Consider the listing below. Extract exactly the lines from the line containing "R4: 15k (+12V, U1/PA0) -> none" to the line containing "R11: 100 (NET25, U1/PA2)", both included.

*** INFORMATION SUPPLIED ***

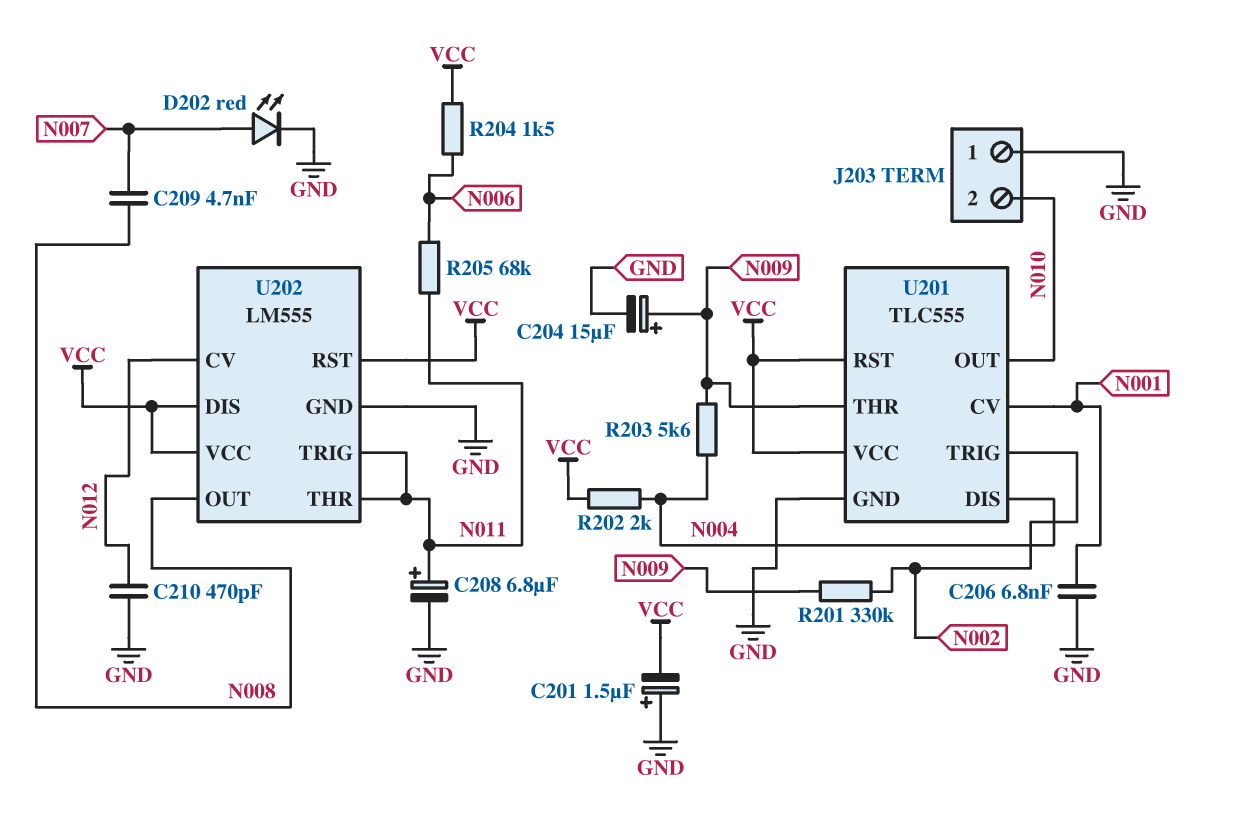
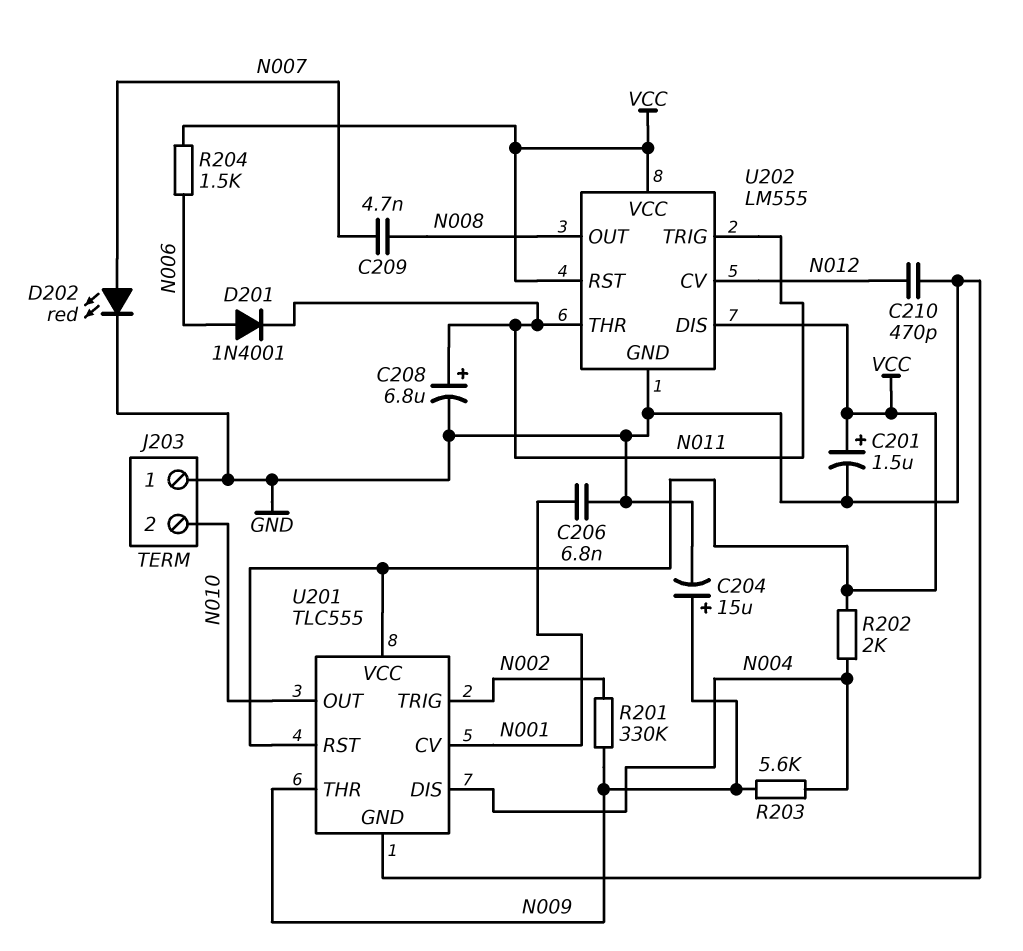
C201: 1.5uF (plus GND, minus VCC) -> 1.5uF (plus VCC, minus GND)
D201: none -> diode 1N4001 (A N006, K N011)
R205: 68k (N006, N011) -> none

*** End of INFORMATION SUPPLIED ***
*** INFORMATION SUPPLIED ***

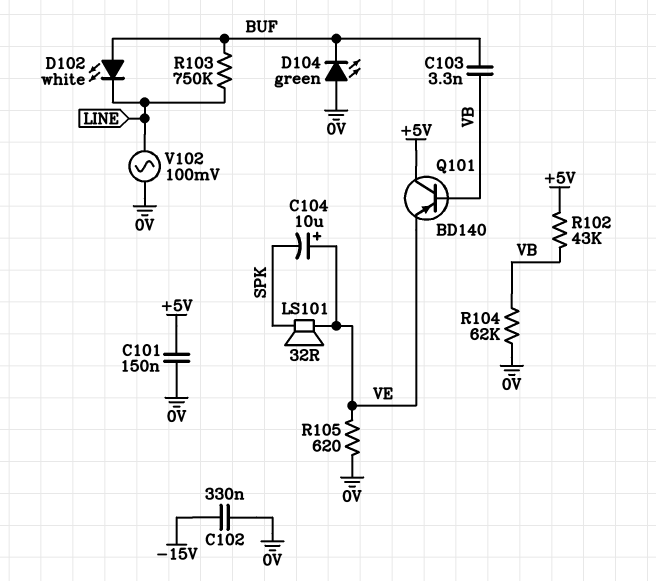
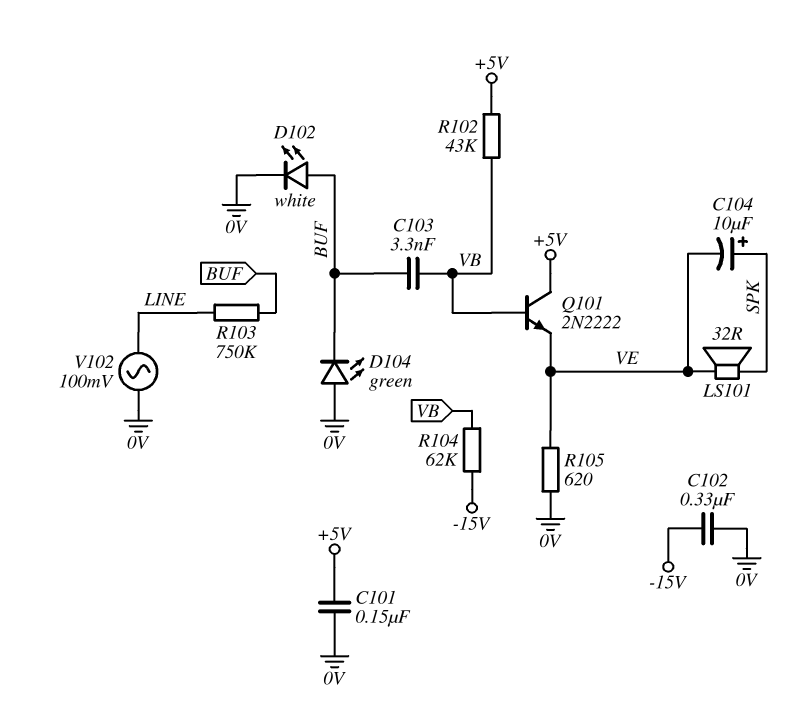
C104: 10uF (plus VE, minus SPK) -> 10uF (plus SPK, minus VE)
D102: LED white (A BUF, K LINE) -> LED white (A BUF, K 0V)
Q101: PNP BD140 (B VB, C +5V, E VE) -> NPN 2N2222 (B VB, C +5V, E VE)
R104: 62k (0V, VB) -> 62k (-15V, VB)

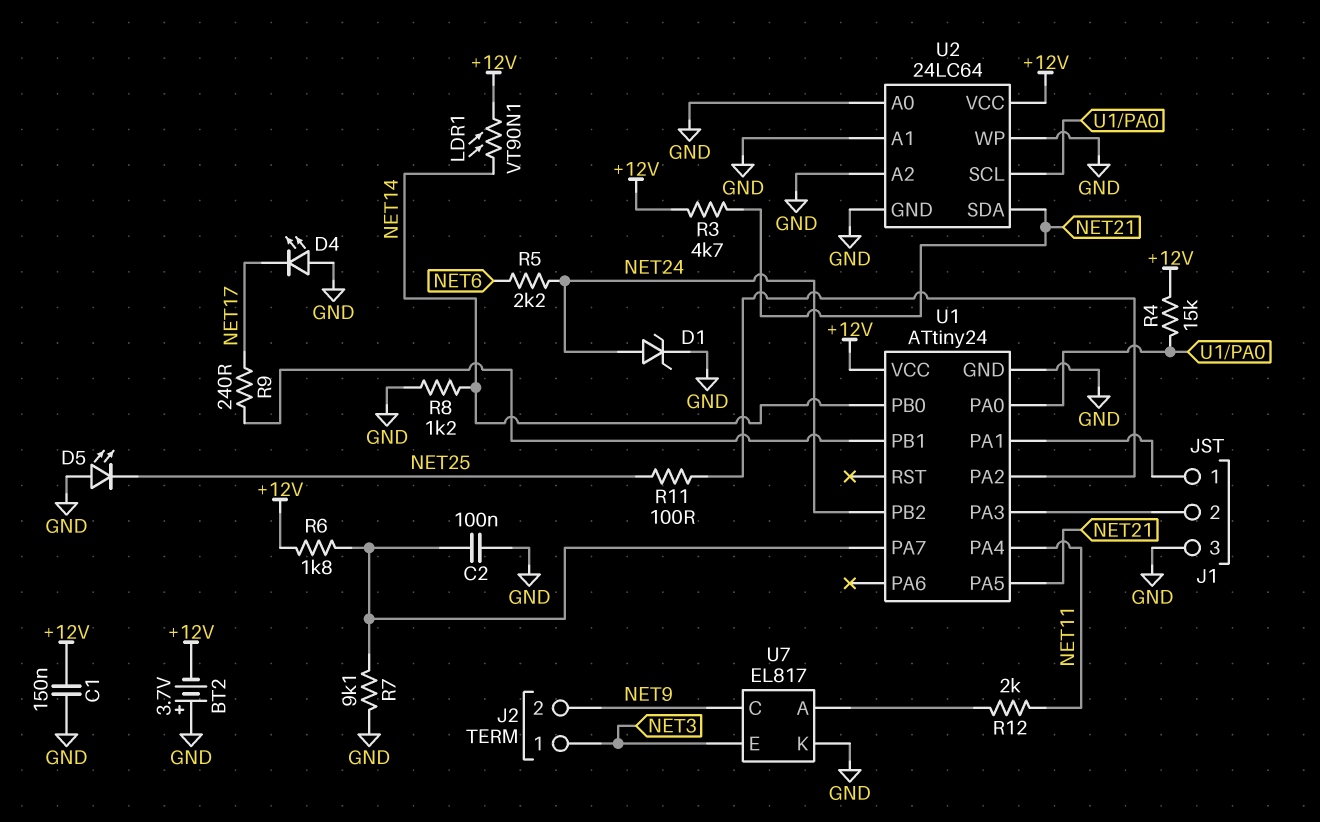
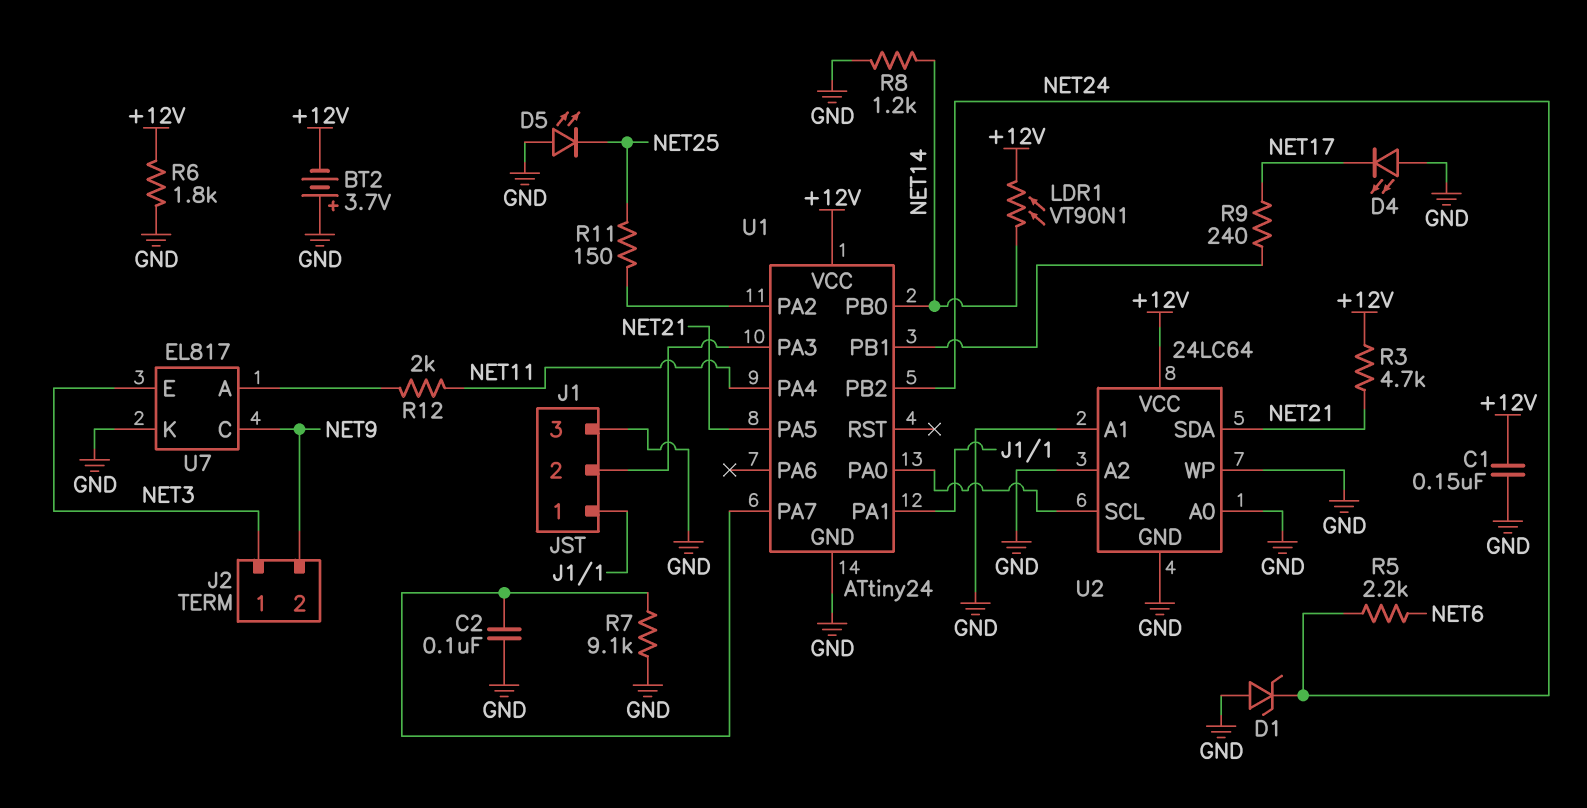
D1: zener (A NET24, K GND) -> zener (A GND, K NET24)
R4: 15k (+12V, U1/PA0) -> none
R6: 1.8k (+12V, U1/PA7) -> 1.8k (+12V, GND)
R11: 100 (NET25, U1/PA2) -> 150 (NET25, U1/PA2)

*** End of INFORMATION SUPPLIED ***
*** INFORMATION SUPPLIED ***

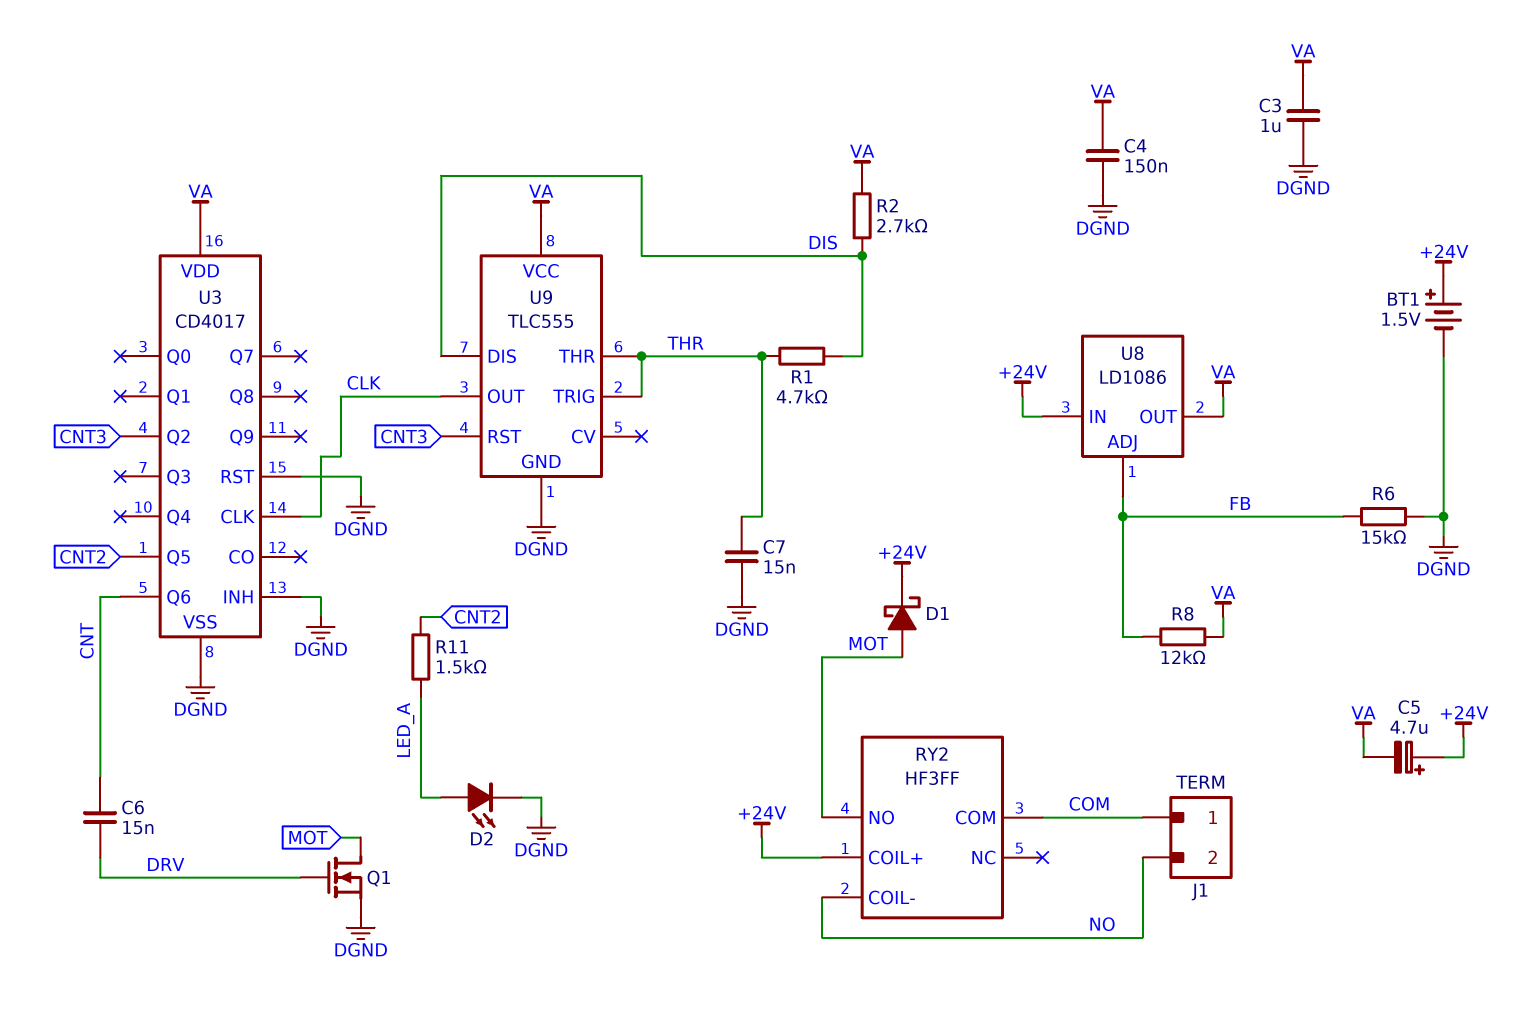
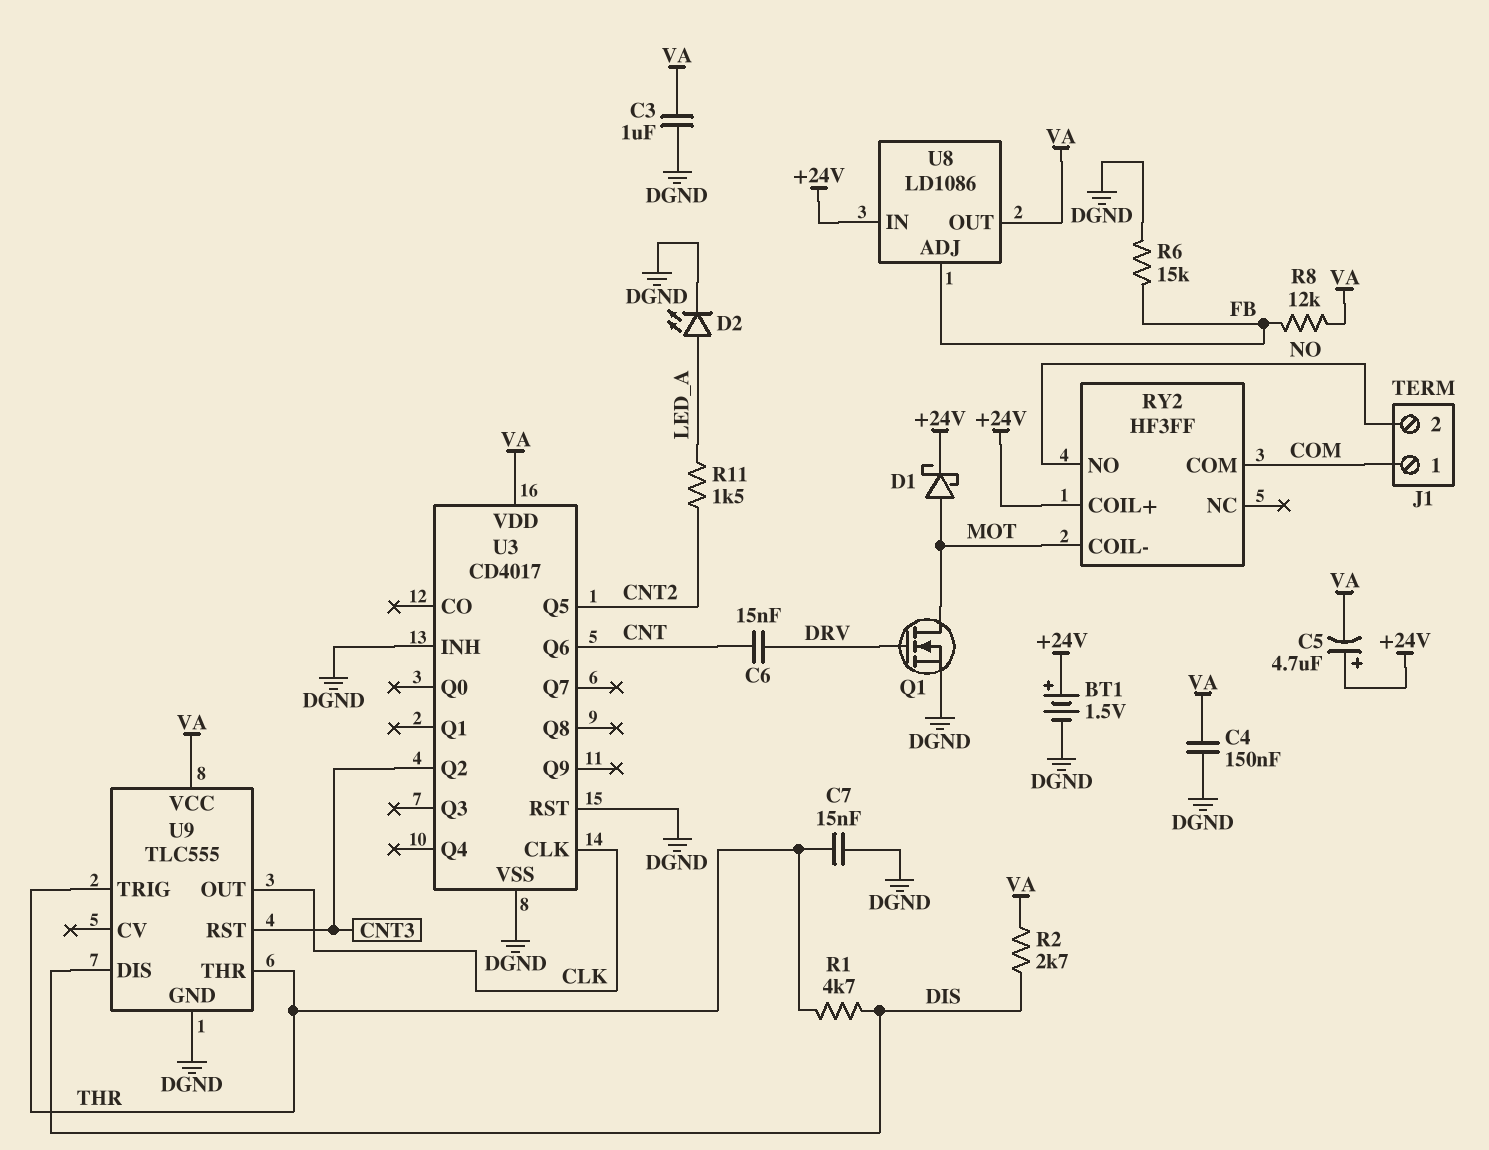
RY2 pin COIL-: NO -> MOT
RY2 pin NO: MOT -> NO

*** End of INFORMATION SUPPLIED ***

> _SOLUTION TO THE EXERCISE_:
R4: 15k (+12V, U1/PA0) -> none
R6: 1.8k (+12V, U1/PA7) -> 1.8k (+12V, GND)
R11: 100 (NET25, U1/PA2) -> 150 (NET25, U1/PA2)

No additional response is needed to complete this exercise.